(Scene difference descriptions)
● ● ● ● ●

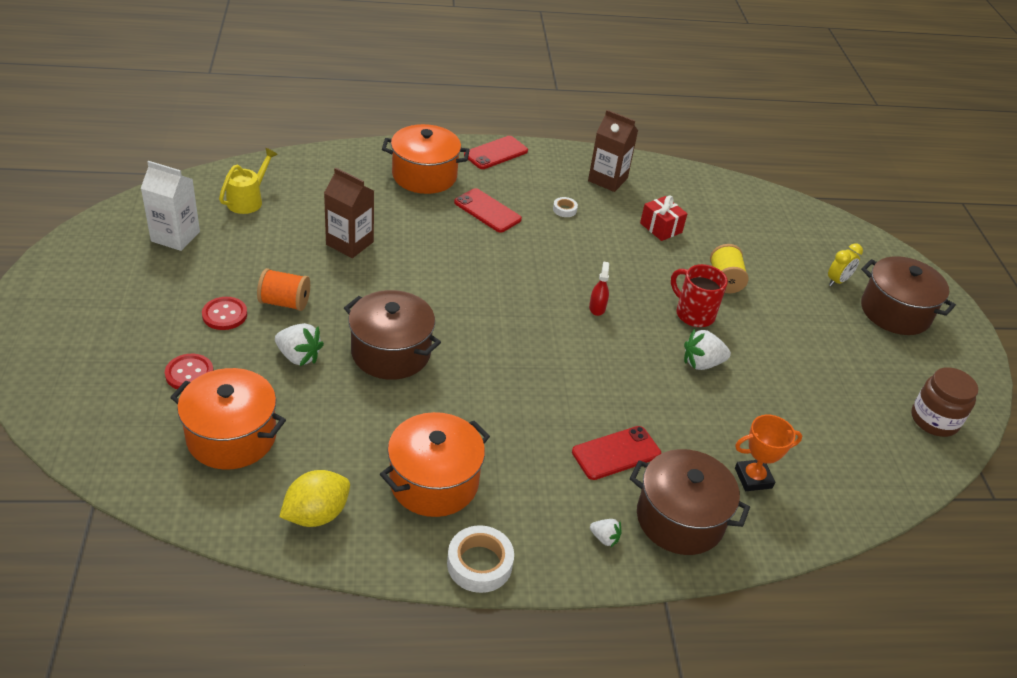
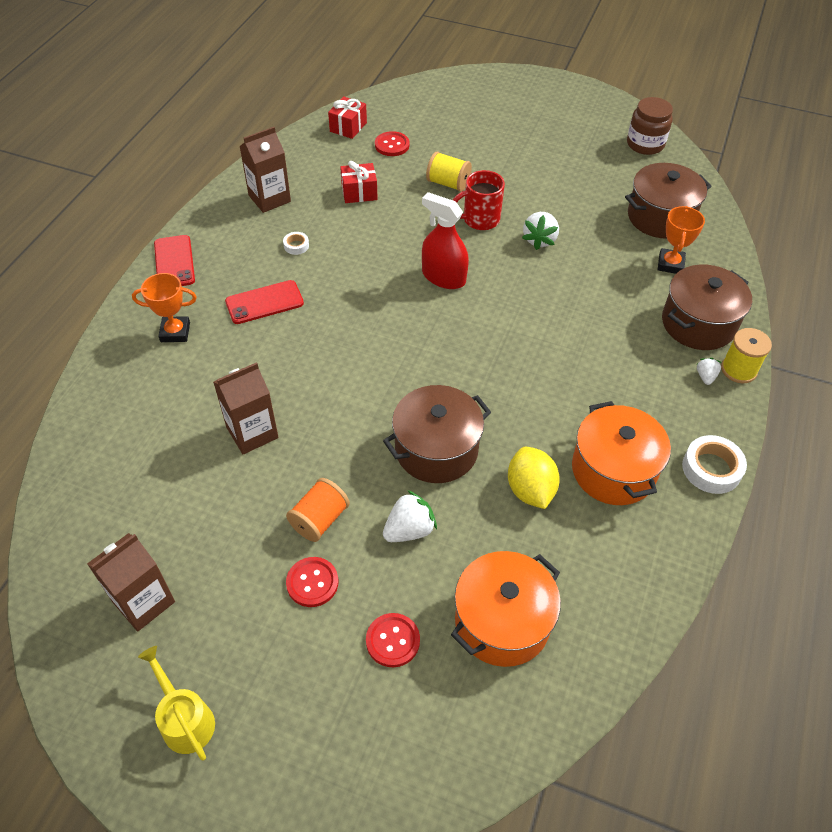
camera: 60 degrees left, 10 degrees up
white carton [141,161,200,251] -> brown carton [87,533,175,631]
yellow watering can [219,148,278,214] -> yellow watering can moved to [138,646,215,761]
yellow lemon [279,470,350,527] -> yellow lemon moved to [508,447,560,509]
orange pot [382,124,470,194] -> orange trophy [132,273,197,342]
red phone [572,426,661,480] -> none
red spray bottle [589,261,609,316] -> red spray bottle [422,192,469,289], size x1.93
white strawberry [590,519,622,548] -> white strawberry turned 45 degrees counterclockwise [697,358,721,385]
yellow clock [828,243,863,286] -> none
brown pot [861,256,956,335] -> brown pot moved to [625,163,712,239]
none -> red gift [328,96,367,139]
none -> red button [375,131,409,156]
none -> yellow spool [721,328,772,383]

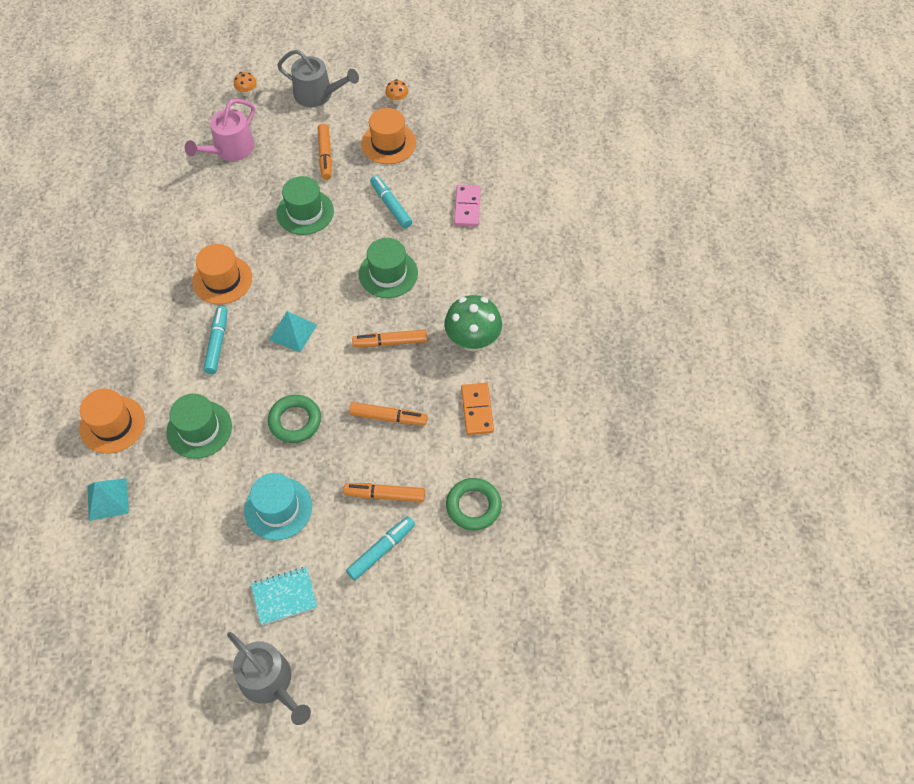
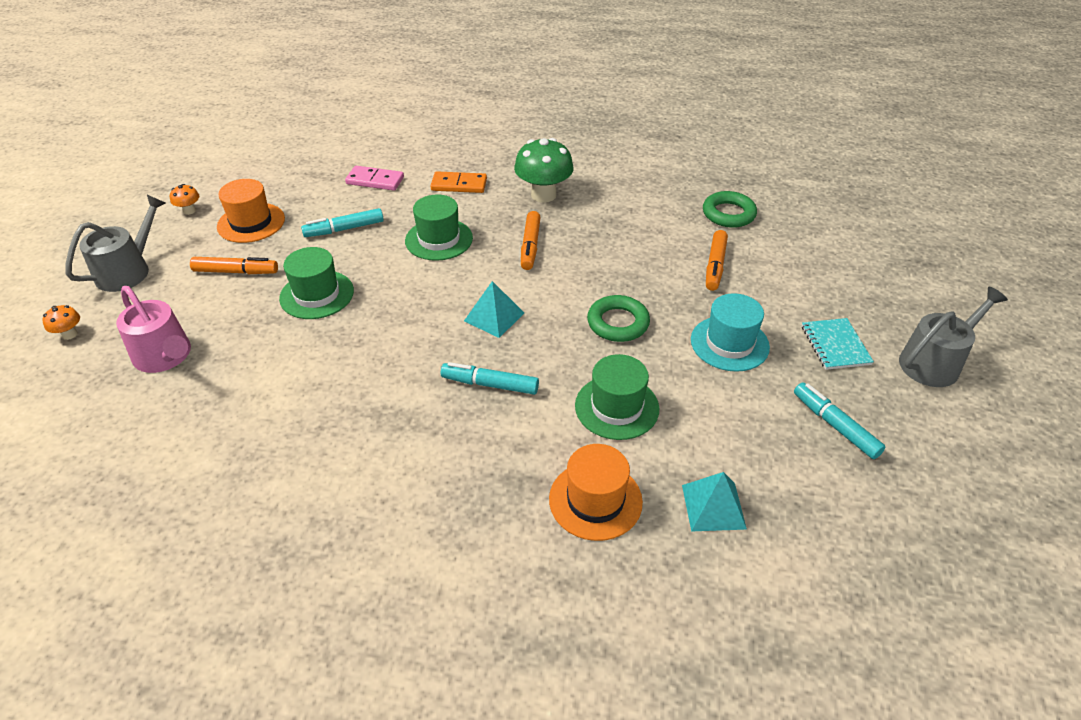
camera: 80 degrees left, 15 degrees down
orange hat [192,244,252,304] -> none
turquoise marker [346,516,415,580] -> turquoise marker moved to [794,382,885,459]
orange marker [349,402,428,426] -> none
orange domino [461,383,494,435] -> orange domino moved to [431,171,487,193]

● ● ● ● ●

## TASK BRIEF
With the pictures omitted, print precisely the lines from the one with "none -> red button [375,131,409,156]" to the final line of the records, both included.

## ANSWER SECTION
none -> red button [375,131,409,156]
none -> yellow spool [721,328,772,383]

camera: 80 degrees left, 15 degrees down
orange hat [192,244,252,304] -> none
turquoise marker [346,516,415,580] -> turquoise marker moved to [794,382,885,459]
orange marker [349,402,428,426] -> none
orange domino [461,383,494,435] -> orange domino moved to [431,171,487,193]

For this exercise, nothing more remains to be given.